→ TASK INSTRUCTIONS
What you return must be exactly the lines running from the one with "C6: 33nF (DGND, VCTRL) -> 470pF (DGND, VCTRL)" to the end of the data below, inclusive, and nothing more.
GIVEN RECORDS below:
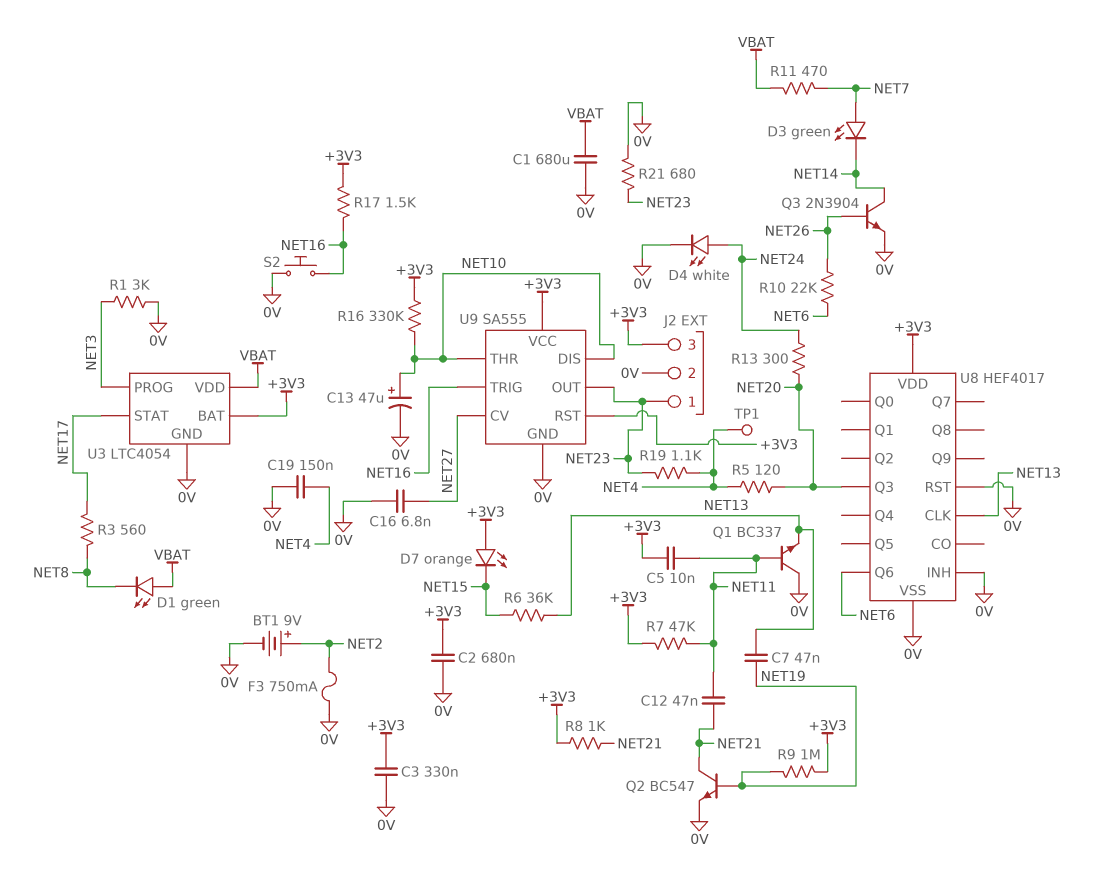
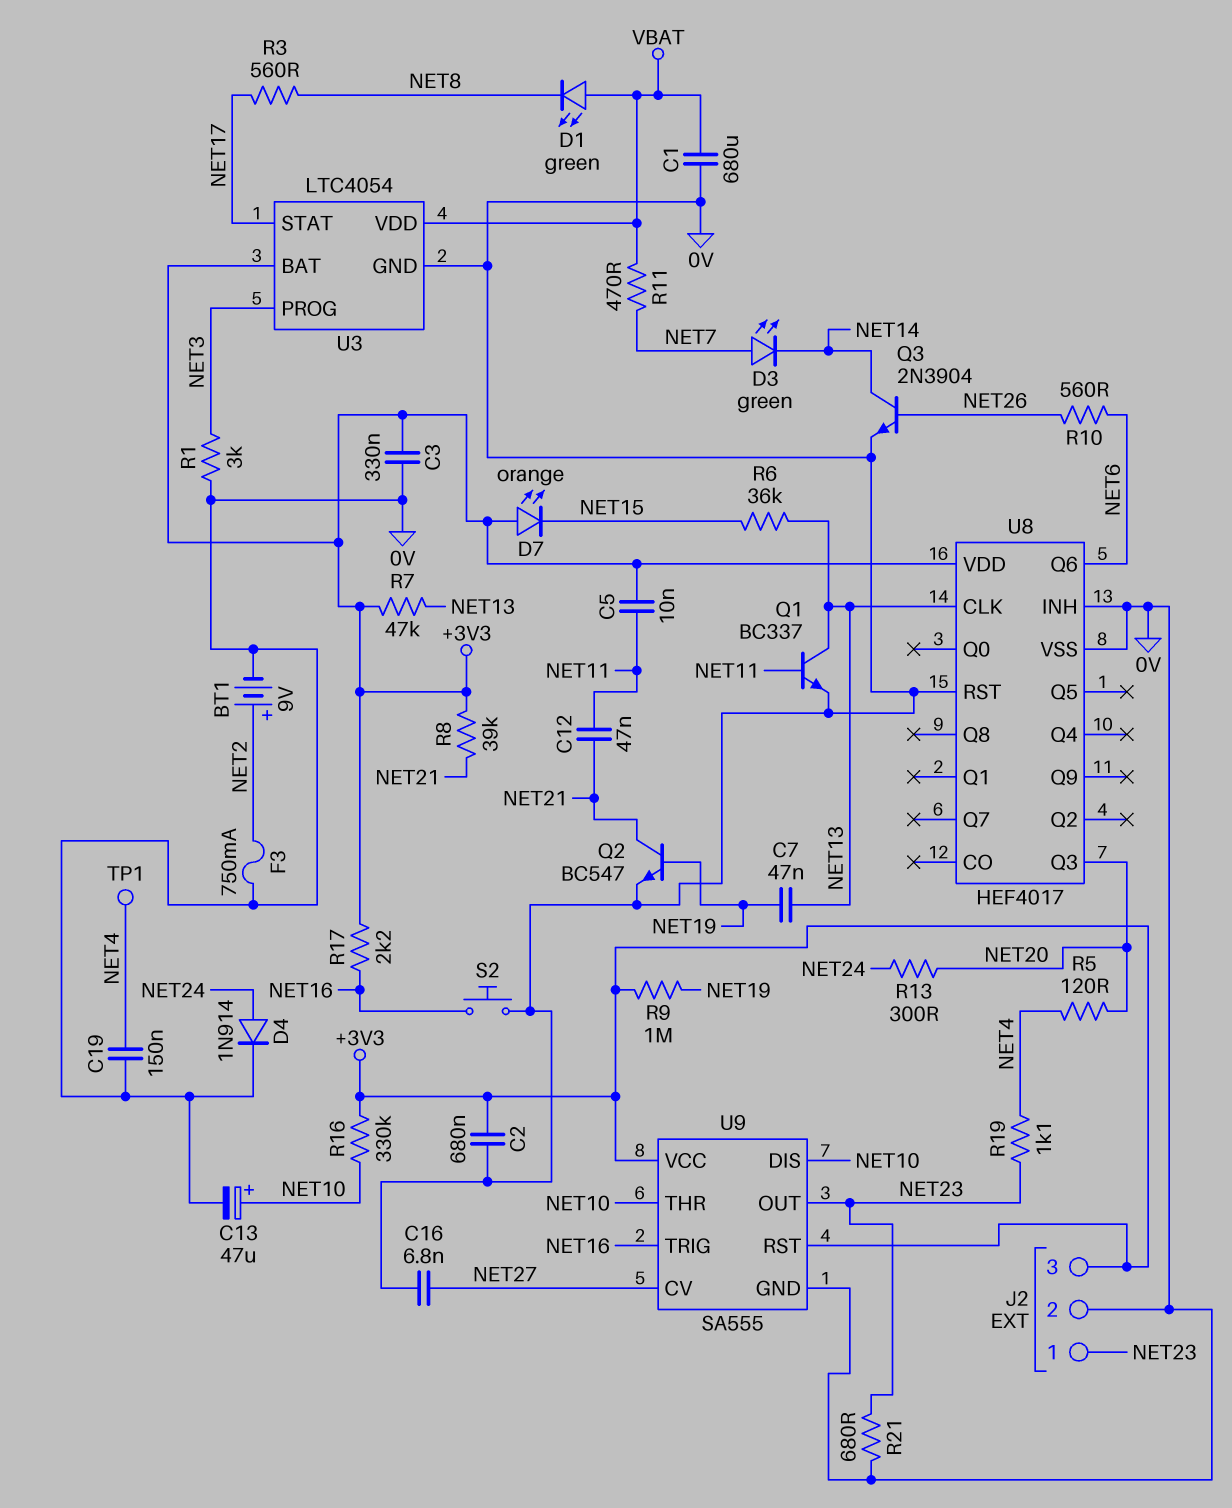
D4: LED white (A NET24, K 0V) -> diode 1N914 (A NET24, K 0V)
Q1: NPN BC337 (B NET11, C 0V, E NET13) -> NPN BC337 (B NET11, C NET13, E 0V)
R7: 47k (+3V3, NET11) -> 47k (+3V3, NET13)
R8: 1k (+3V3, NET21) -> 39k (+3V3, NET21)
R10: 22k (NET6, NET26) -> 560 (NET6, NET26)
R17: 1.5k (+3V3, NET16) -> 2.2k (+3V3, NET16)

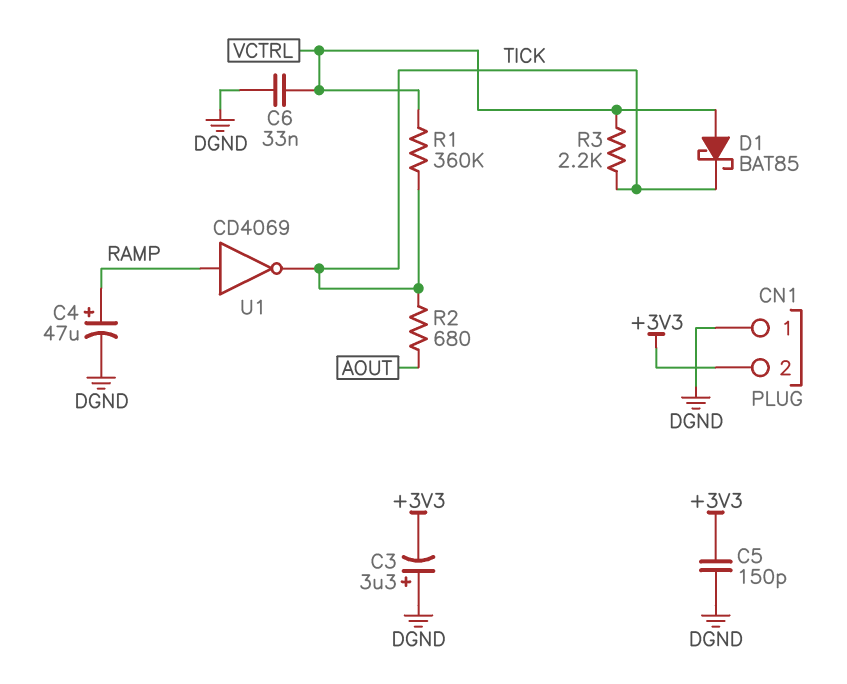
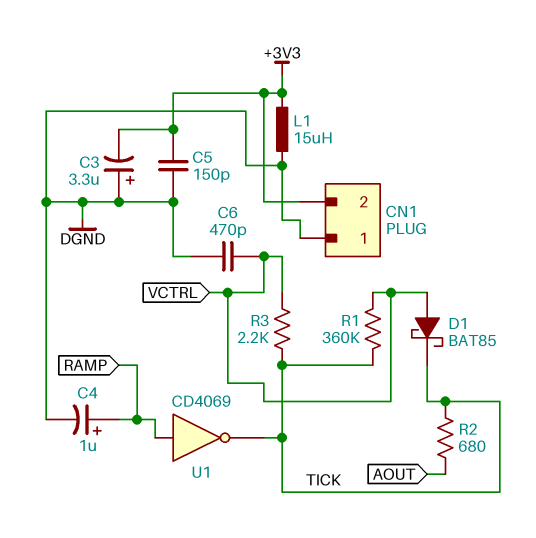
C4: 47uF (plus RAMP, minus DGND) -> 1uF (plus RAMP, minus DGND)
C6: 33nF (DGND, VCTRL) -> 470pF (DGND, VCTRL)
L1: none -> 15uH (+3V3, DGND)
End of GIVEN RECORDS.
→ SOLUTION
C6: 33nF (DGND, VCTRL) -> 470pF (DGND, VCTRL)
L1: none -> 15uH (+3V3, DGND)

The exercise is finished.